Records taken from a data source

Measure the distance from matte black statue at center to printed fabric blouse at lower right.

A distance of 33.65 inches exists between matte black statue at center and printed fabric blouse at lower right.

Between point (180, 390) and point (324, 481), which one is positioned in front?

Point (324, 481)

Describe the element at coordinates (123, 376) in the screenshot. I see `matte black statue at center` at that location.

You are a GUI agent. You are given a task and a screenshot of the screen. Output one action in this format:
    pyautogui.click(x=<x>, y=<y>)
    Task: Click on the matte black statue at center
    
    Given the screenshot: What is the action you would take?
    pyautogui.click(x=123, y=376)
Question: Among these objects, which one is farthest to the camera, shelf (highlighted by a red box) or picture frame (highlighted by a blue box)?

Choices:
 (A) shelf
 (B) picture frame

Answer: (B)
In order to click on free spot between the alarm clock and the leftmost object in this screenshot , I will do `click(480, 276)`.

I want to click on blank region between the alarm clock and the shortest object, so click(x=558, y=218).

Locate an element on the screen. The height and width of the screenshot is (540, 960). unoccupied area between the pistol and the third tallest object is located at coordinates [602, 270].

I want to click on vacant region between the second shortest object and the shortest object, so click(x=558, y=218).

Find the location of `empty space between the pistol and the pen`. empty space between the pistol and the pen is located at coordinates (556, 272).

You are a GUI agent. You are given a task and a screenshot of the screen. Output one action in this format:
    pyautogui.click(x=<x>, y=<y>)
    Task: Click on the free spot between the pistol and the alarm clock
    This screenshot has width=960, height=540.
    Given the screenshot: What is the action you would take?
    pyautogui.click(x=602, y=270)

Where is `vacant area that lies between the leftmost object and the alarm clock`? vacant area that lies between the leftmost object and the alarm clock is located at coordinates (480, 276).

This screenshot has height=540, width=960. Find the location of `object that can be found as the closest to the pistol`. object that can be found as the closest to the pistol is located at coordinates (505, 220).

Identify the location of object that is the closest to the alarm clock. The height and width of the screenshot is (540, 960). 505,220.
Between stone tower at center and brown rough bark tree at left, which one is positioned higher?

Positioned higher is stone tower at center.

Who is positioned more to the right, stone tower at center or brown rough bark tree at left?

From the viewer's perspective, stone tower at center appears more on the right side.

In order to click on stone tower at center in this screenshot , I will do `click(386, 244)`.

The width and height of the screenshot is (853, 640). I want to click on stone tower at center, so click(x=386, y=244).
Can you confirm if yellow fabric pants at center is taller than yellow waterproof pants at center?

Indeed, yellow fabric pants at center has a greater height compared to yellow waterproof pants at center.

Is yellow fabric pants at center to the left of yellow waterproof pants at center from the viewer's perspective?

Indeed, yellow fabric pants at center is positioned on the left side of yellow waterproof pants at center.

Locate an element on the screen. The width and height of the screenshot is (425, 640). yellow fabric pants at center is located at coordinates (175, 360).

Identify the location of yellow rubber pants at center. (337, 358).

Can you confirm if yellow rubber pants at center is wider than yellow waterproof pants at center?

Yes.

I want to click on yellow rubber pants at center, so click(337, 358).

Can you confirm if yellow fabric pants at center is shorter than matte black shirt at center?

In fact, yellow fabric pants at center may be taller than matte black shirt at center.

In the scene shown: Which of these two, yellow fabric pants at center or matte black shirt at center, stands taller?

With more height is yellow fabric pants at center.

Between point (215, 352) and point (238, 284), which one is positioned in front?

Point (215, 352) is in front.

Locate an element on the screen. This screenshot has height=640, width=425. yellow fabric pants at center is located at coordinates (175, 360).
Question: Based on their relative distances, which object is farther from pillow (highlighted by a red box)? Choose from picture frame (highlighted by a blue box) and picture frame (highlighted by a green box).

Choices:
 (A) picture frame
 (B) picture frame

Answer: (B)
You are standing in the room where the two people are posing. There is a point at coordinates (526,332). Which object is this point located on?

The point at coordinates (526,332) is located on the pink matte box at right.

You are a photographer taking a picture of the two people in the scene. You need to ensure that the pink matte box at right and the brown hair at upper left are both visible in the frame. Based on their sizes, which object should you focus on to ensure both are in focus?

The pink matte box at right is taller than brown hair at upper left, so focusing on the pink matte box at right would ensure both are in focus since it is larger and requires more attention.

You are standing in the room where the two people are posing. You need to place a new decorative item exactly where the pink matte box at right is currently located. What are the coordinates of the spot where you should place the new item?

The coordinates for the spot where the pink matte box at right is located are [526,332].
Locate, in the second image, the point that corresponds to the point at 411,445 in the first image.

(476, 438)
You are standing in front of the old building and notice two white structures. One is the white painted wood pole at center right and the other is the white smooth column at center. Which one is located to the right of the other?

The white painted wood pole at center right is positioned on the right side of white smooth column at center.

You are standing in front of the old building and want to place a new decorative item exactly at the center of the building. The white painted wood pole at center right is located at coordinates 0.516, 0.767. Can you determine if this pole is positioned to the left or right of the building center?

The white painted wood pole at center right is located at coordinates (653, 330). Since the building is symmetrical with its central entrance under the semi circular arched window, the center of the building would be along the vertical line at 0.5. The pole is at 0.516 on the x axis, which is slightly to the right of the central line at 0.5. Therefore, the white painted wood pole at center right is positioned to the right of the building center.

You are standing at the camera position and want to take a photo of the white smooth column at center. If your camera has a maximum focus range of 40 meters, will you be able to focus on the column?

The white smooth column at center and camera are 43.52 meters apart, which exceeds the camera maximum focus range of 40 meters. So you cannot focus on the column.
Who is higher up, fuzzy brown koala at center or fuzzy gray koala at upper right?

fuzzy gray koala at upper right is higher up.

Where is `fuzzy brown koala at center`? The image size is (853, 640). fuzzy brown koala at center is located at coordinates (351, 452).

*What to produce:* Reproduce the records above word for word, with every line in its original order.

*Solution:*
Measure the distance from matte black statue at center to printed fabric blouse at lower right.

A distance of 33.65 inches exists between matte black statue at center and printed fabric blouse at lower right.

Between point (180, 390) and point (324, 481), which one is positioned in front?

Point (324, 481)

Describe the element at coordinates (123, 376) in the screenshot. I see `matte black statue at center` at that location.

You are a GUI agent. You are given a task and a screenshot of the screen. Output one action in this format:
    pyautogui.click(x=<x>, y=<y>)
    Task: Click on the matte black statue at center
    
    Given the screenshot: What is the action you would take?
    pyautogui.click(x=123, y=376)
Question: Among these objects, which one is farthest to the camera, shelf (highlighted by a red box) or picture frame (highlighted by a blue box)?

Choices:
 (A) shelf
 (B) picture frame

Answer: (B)
In order to click on free spot between the alarm clock and the leftmost object in this screenshot , I will do `click(480, 276)`.

I want to click on blank region between the alarm clock and the shortest object, so click(x=558, y=218).

Locate an element on the screen. The height and width of the screenshot is (540, 960). unoccupied area between the pistol and the third tallest object is located at coordinates [602, 270].

I want to click on vacant region between the second shortest object and the shortest object, so click(x=558, y=218).

Find the location of `empty space between the pistol and the pen`. empty space between the pistol and the pen is located at coordinates (556, 272).

You are a GUI agent. You are given a task and a screenshot of the screen. Output one action in this format:
    pyautogui.click(x=<x>, y=<y>)
    Task: Click on the free spot between the pistol and the alarm clock
    This screenshot has width=960, height=540.
    Given the screenshot: What is the action you would take?
    pyautogui.click(x=602, y=270)

Where is `vacant area that lies between the leftmost object and the alarm clock`? vacant area that lies between the leftmost object and the alarm clock is located at coordinates (480, 276).

This screenshot has height=540, width=960. Find the location of `object that can be found as the closest to the pistol`. object that can be found as the closest to the pistol is located at coordinates (505, 220).

Identify the location of object that is the closest to the alarm clock. The height and width of the screenshot is (540, 960). 505,220.
Between stone tower at center and brown rough bark tree at left, which one is positioned higher?

Positioned higher is stone tower at center.

Who is positioned more to the right, stone tower at center or brown rough bark tree at left?

From the viewer's perspective, stone tower at center appears more on the right side.

In order to click on stone tower at center in this screenshot , I will do `click(386, 244)`.

The width and height of the screenshot is (853, 640). I want to click on stone tower at center, so click(x=386, y=244).
Can you confirm if yellow fabric pants at center is taller than yellow waterproof pants at center?

Indeed, yellow fabric pants at center has a greater height compared to yellow waterproof pants at center.

Is yellow fabric pants at center to the left of yellow waterproof pants at center from the viewer's perspective?

Indeed, yellow fabric pants at center is positioned on the left side of yellow waterproof pants at center.

Locate an element on the screen. The width and height of the screenshot is (425, 640). yellow fabric pants at center is located at coordinates (175, 360).

Identify the location of yellow rubber pants at center. (337, 358).

Can you confirm if yellow rubber pants at center is wider than yellow waterproof pants at center?

Yes.

I want to click on yellow rubber pants at center, so click(337, 358).

Can you confirm if yellow fabric pants at center is shorter than matte black shirt at center?

In fact, yellow fabric pants at center may be taller than matte black shirt at center.

In the scene shown: Which of these two, yellow fabric pants at center or matte black shirt at center, stands taller?

With more height is yellow fabric pants at center.

Between point (215, 352) and point (238, 284), which one is positioned in front?

Point (215, 352) is in front.

Locate an element on the screen. This screenshot has height=640, width=425. yellow fabric pants at center is located at coordinates (175, 360).
Question: Based on their relative distances, which object is farther from pillow (highlighted by a red box)? Choose from picture frame (highlighted by a blue box) and picture frame (highlighted by a green box).

Choices:
 (A) picture frame
 (B) picture frame

Answer: (B)
You are standing in the room where the two people are posing. There is a point at coordinates (526,332). Which object is this point located on?

The point at coordinates (526,332) is located on the pink matte box at right.

You are a photographer taking a picture of the two people in the scene. You need to ensure that the pink matte box at right and the brown hair at upper left are both visible in the frame. Based on their sizes, which object should you focus on to ensure both are in focus?

The pink matte box at right is taller than brown hair at upper left, so focusing on the pink matte box at right would ensure both are in focus since it is larger and requires more attention.

You are standing in the room where the two people are posing. You need to place a new decorative item exactly where the pink matte box at right is currently located. What are the coordinates of the spot where you should place the new item?

The coordinates for the spot where the pink matte box at right is located are [526,332].
Locate, in the second image, the point that corresponds to the point at 411,445 in the first image.

(476, 438)
You are standing in front of the old building and notice two white structures. One is the white painted wood pole at center right and the other is the white smooth column at center. Which one is located to the right of the other?

The white painted wood pole at center right is positioned on the right side of white smooth column at center.

You are standing in front of the old building and want to place a new decorative item exactly at the center of the building. The white painted wood pole at center right is located at coordinates 0.516, 0.767. Can you determine if this pole is positioned to the left or right of the building center?

The white painted wood pole at center right is located at coordinates (653, 330). Since the building is symmetrical with its central entrance under the semi circular arched window, the center of the building would be along the vertical line at 0.5. The pole is at 0.516 on the x axis, which is slightly to the right of the central line at 0.5. Therefore, the white painted wood pole at center right is positioned to the right of the building center.

You are standing at the camera position and want to take a photo of the white smooth column at center. If your camera has a maximum focus range of 40 meters, will you be able to focus on the column?

The white smooth column at center and camera are 43.52 meters apart, which exceeds the camera maximum focus range of 40 meters. So you cannot focus on the column.
Who is higher up, fuzzy brown koala at center or fuzzy gray koala at upper right?

fuzzy gray koala at upper right is higher up.

Where is `fuzzy brown koala at center`? The image size is (853, 640). fuzzy brown koala at center is located at coordinates (351, 452).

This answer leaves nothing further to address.